Work instruction
Every line from the one bearing "none -> black 1x1 brick [772,338,840,406]" through the last line of the entries should be printed exactly, with no other output.

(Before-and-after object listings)
* * * * *

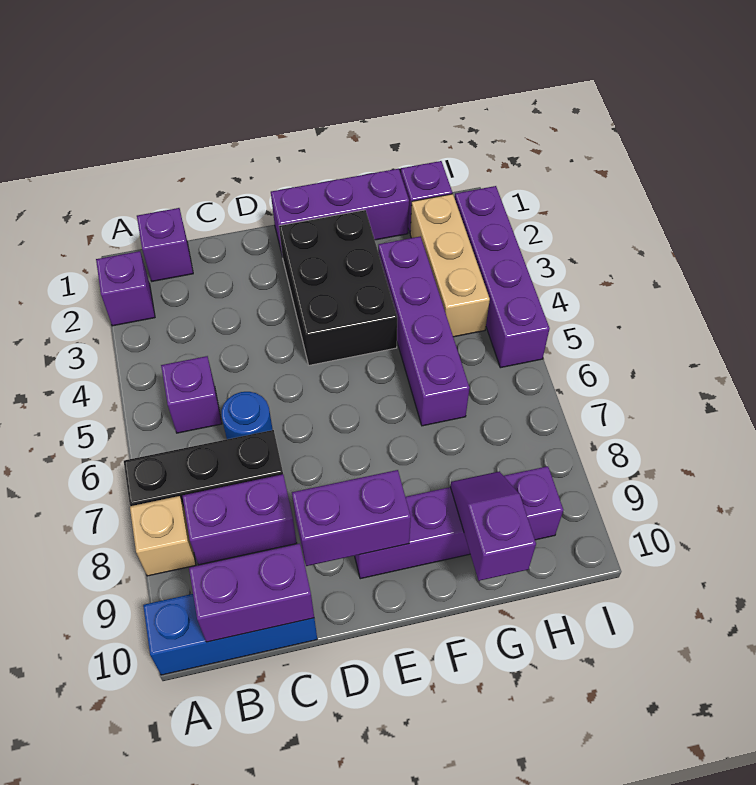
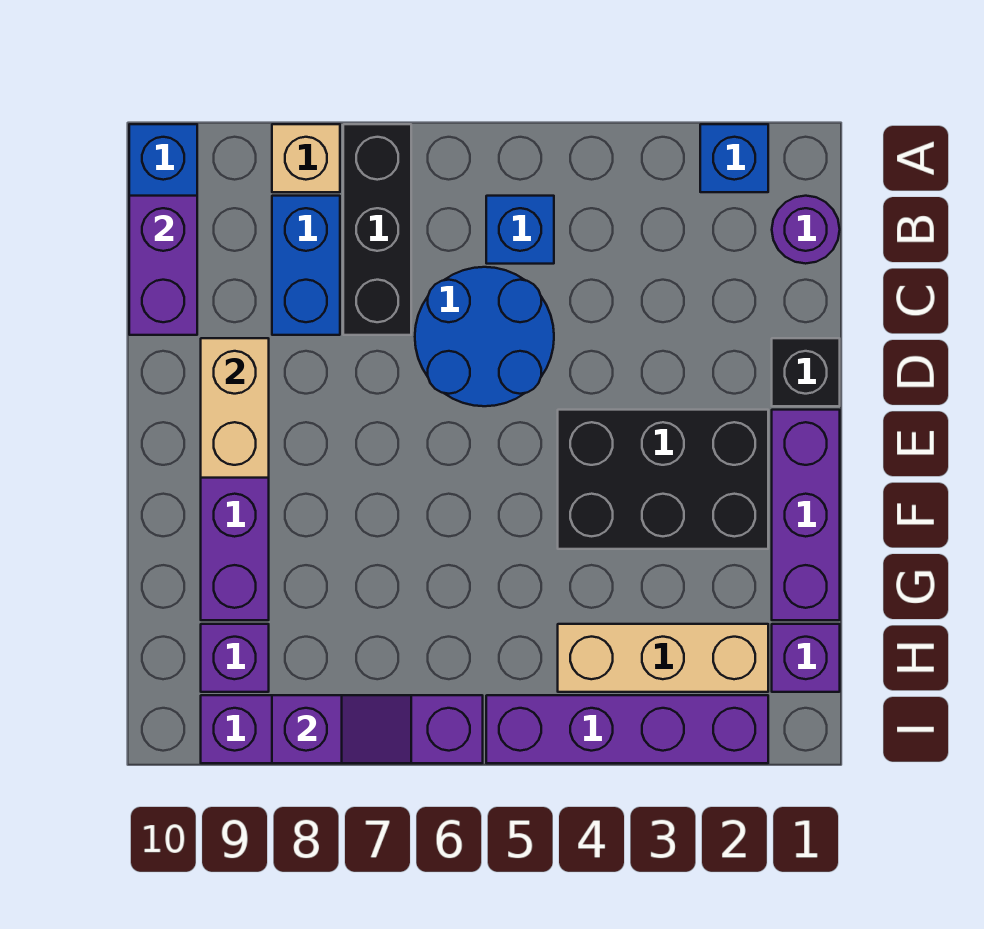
purple 1x1 brick [96,251,155,326] -> blue 1x1 brick [700,124,768,192]
purple 1x1 brick [137,208,193,281] -> purple 1x1 round brick [772,196,840,264]
purple 1x1 brick [161,356,222,433] -> blue 1x1 brick [486,196,554,264]
purple 1x2 brick [183,474,297,565] -> blue 1x2 brick [272,196,340,335]
blue 1x1 round brick [222,392,273,439] -> blue 2x2 round brick [415,267,554,406]
none -> black 1x1 brick [772,338,840,406]
purple 1x2 brick [292,470,411,566] -> tan 1x2 brick [201,338,269,478]
purple 1x4 brick [378,236,469,426] -> purple 1x4 brick moved to [201,695,483,763]
purple 1x2 slope [450,471,536,581] -> purple 1x2 slope moved to [272,695,411,763]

* * * * *

Solution to the exercise
none -> black 1x1 brick [772,338,840,406]
purple 1x2 brick [292,470,411,566] -> tan 1x2 brick [201,338,269,478]
purple 1x4 brick [378,236,469,426] -> purple 1x4 brick moved to [201,695,483,763]
purple 1x2 slope [450,471,536,581] -> purple 1x2 slope moved to [272,695,411,763]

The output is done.